*** EXTRACTED MATERIAL ***

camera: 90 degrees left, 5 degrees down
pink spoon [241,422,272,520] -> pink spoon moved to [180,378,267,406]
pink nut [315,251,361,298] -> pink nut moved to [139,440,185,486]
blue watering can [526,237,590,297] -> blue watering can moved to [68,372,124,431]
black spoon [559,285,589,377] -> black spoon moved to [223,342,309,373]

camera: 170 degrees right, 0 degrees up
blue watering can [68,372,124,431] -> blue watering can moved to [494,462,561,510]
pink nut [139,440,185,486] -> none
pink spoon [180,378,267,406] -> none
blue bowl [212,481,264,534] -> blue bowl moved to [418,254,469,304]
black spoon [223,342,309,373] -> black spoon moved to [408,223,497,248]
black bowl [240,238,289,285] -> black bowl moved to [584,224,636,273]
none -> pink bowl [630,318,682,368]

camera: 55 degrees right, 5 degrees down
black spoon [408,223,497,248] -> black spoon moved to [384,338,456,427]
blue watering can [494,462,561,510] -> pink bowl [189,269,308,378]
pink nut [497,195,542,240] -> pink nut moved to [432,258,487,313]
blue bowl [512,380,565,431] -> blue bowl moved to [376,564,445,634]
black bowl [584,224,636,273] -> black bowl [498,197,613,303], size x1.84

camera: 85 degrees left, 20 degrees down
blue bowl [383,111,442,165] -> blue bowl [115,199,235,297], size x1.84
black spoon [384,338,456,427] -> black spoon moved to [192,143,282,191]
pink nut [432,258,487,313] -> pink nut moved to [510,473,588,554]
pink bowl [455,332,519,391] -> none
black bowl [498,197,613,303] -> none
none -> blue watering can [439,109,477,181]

*** End of EXTRACTED MATERIAL ***

Reproduce the records above exactly, character for character.

■ OUTPUT FOR THIS TASK:
camera: 90 degrees left, 5 degrees down
pink spoon [241,422,272,520] -> pink spoon moved to [180,378,267,406]
pink nut [315,251,361,298] -> pink nut moved to [139,440,185,486]
blue watering can [526,237,590,297] -> blue watering can moved to [68,372,124,431]
black spoon [559,285,589,377] -> black spoon moved to [223,342,309,373]

camera: 170 degrees right, 0 degrees up
blue watering can [68,372,124,431] -> blue watering can moved to [494,462,561,510]
pink nut [139,440,185,486] -> none
pink spoon [180,378,267,406] -> none
blue bowl [212,481,264,534] -> blue bowl moved to [418,254,469,304]
black spoon [223,342,309,373] -> black spoon moved to [408,223,497,248]
black bowl [240,238,289,285] -> black bowl moved to [584,224,636,273]
none -> pink bowl [630,318,682,368]

camera: 55 degrees right, 5 degrees down
black spoon [408,223,497,248] -> black spoon moved to [384,338,456,427]
blue watering can [494,462,561,510] -> pink bowl [189,269,308,378]
pink nut [497,195,542,240] -> pink nut moved to [432,258,487,313]
blue bowl [512,380,565,431] -> blue bowl moved to [376,564,445,634]
black bowl [584,224,636,273] -> black bowl [498,197,613,303], size x1.84

camera: 85 degrees left, 20 degrees down
blue bowl [383,111,442,165] -> blue bowl [115,199,235,297], size x1.84
black spoon [384,338,456,427] -> black spoon moved to [192,143,282,191]
pink nut [432,258,487,313] -> pink nut moved to [510,473,588,554]
pink bowl [455,332,519,391] -> none
black bowl [498,197,613,303] -> none
none -> blue watering can [439,109,477,181]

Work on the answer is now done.